Goal of the exercise »
Search term "none": copy each line of the data containing it.
BEGIN
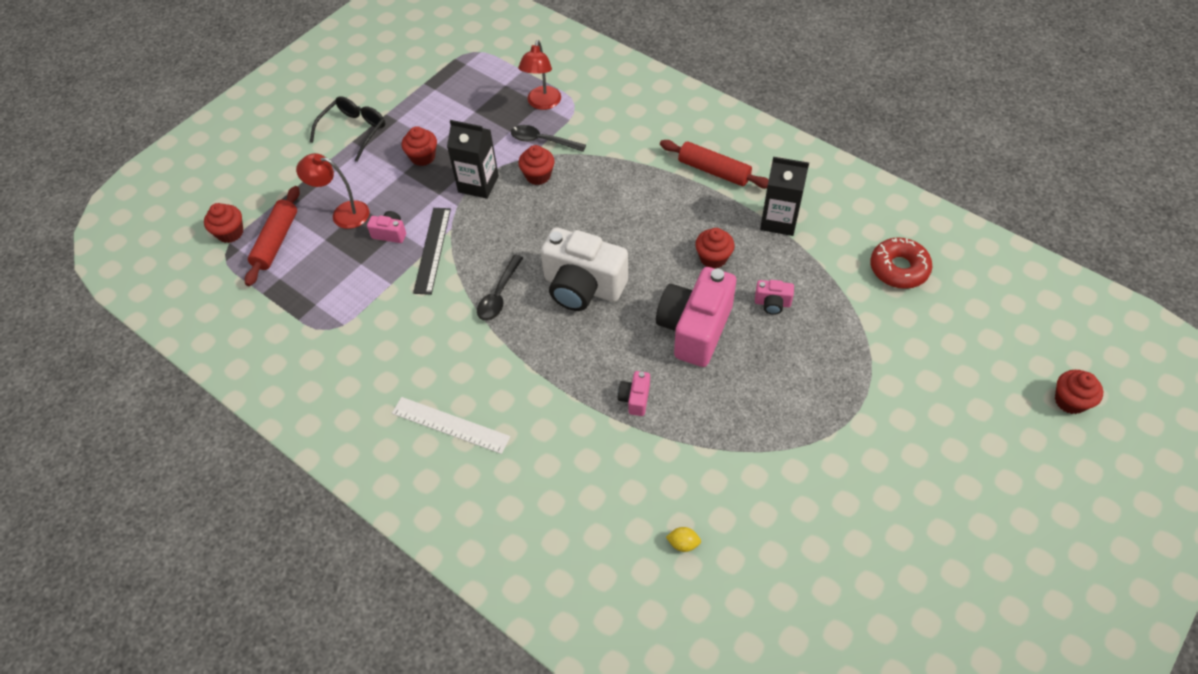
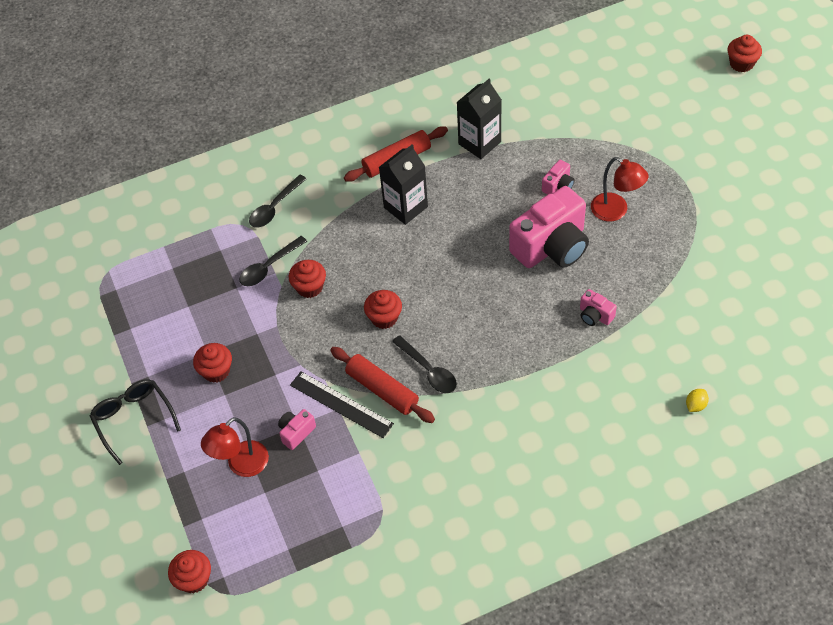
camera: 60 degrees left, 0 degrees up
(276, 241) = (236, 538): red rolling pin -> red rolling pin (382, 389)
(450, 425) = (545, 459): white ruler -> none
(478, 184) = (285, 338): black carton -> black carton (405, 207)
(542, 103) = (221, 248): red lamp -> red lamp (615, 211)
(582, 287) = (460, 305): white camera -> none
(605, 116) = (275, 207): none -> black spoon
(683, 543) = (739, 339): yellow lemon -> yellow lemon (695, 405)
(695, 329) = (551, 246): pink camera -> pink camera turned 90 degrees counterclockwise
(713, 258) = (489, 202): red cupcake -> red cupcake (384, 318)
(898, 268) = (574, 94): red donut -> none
END
Task output »
(450, 425) = (545, 459): white ruler -> none
(582, 287) = (460, 305): white camera -> none
(605, 116) = (275, 207): none -> black spoon
(898, 268) = (574, 94): red donut -> none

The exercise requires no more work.